[Scene image comparisons]
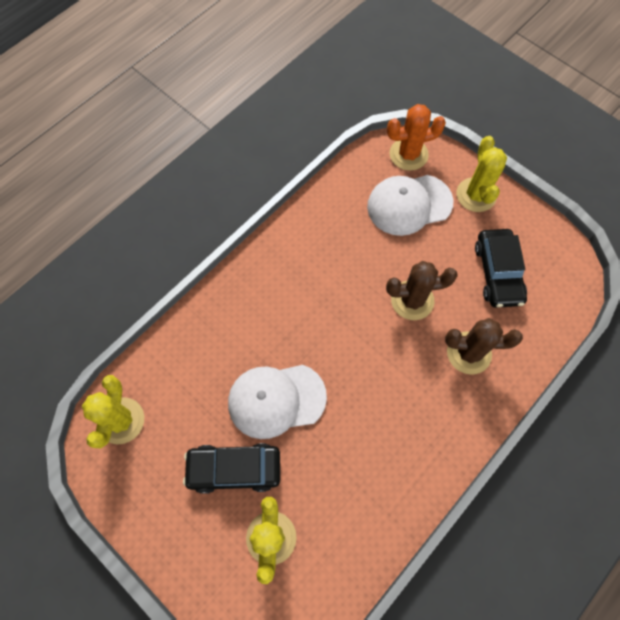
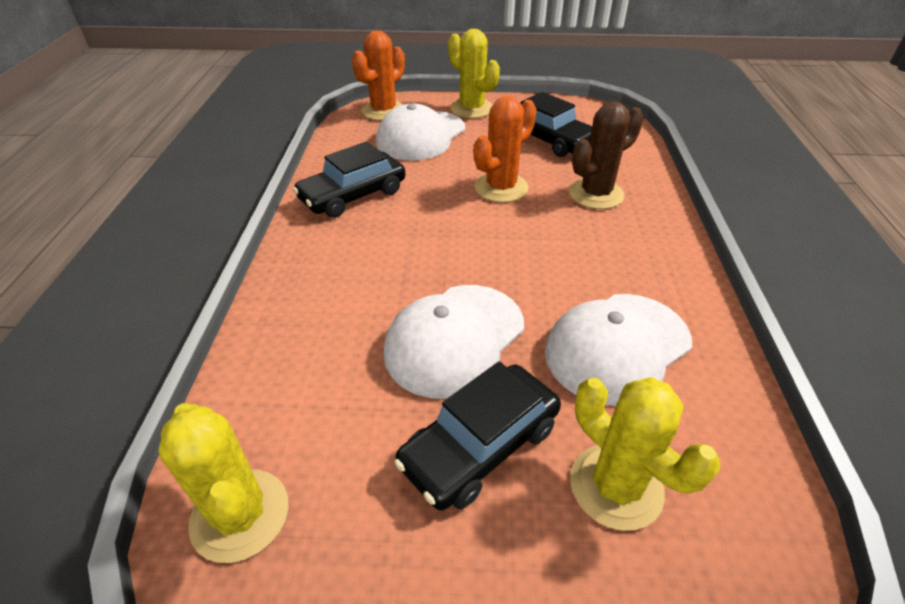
camera: 40 degrees left, 25 degrees down
(315, 240) = (353, 195): none -> black car
(351, 472) = (617, 347): none -> white cap
(412, 300) = (501, 188): brown cactus -> orange cactus

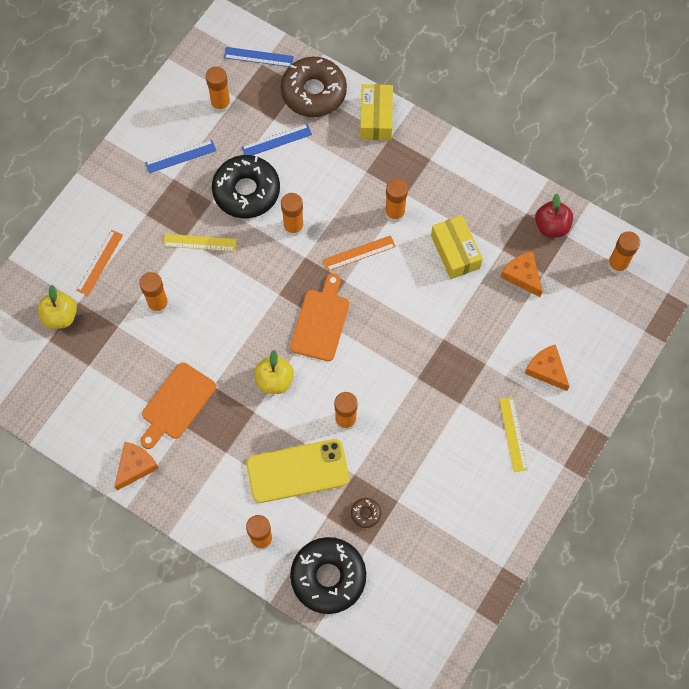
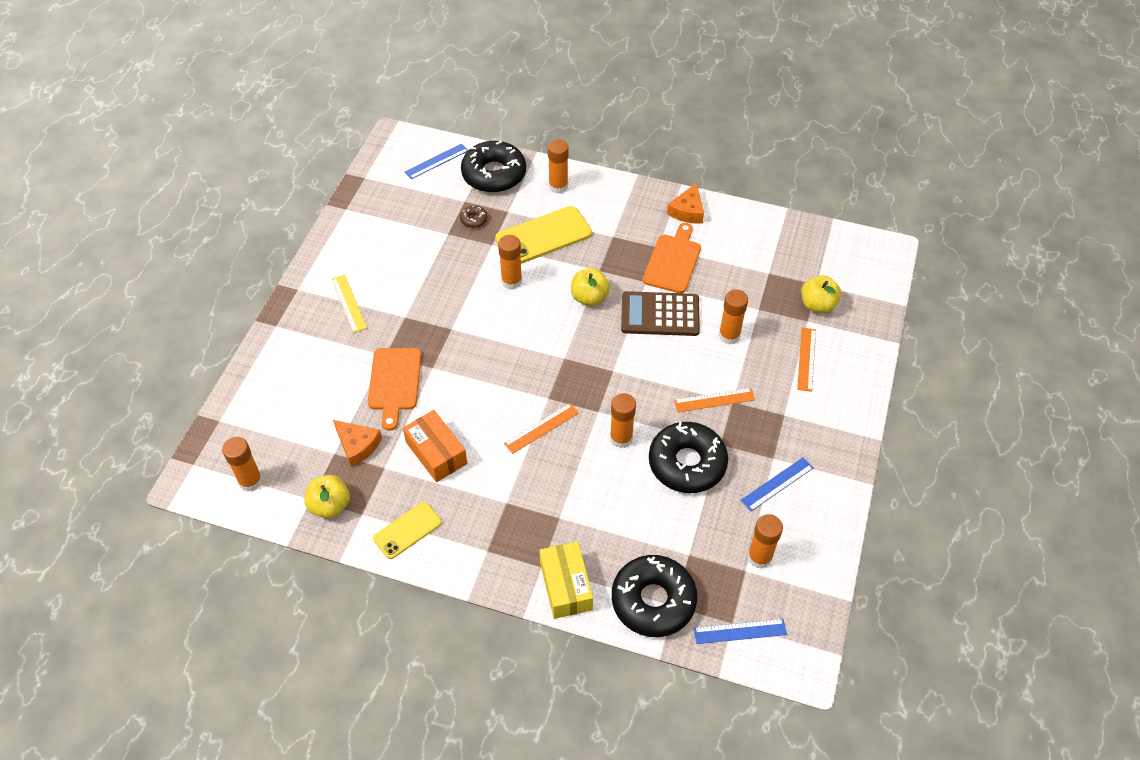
camera: 165 degrees right, 15 degrees down
(199, 242) = (714, 400): yellow ruler -> orange ruler
(213, 343) = (660, 315): none -> brown calculator
(276, 140) = (676, 528): blue ruler -> blue ruler (436, 161)
(313, 92) = (653, 601): brown donut -> black donut
(321, 321) = (561, 355): orange cutting board -> orange cutting board (394, 382)
(394, 213) = (513, 478): orange glue stick -> none
(455, 252) = (436, 453): yellow box -> orange box
(490, 190) = (407, 530): none -> yellow phone
(546, 370) = (321, 363): orange cheese -> none
(551, 226) = (330, 505): red apple -> yellow apple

▸ **What needs to be done**: Check each line of the records for the word "yellow", and show the lines that contain it.

▸ **Response to this exercise**:
(199, 242) = (714, 400): yellow ruler -> orange ruler
(455, 252) = (436, 453): yellow box -> orange box
(490, 190) = (407, 530): none -> yellow phone
(551, 226) = (330, 505): red apple -> yellow apple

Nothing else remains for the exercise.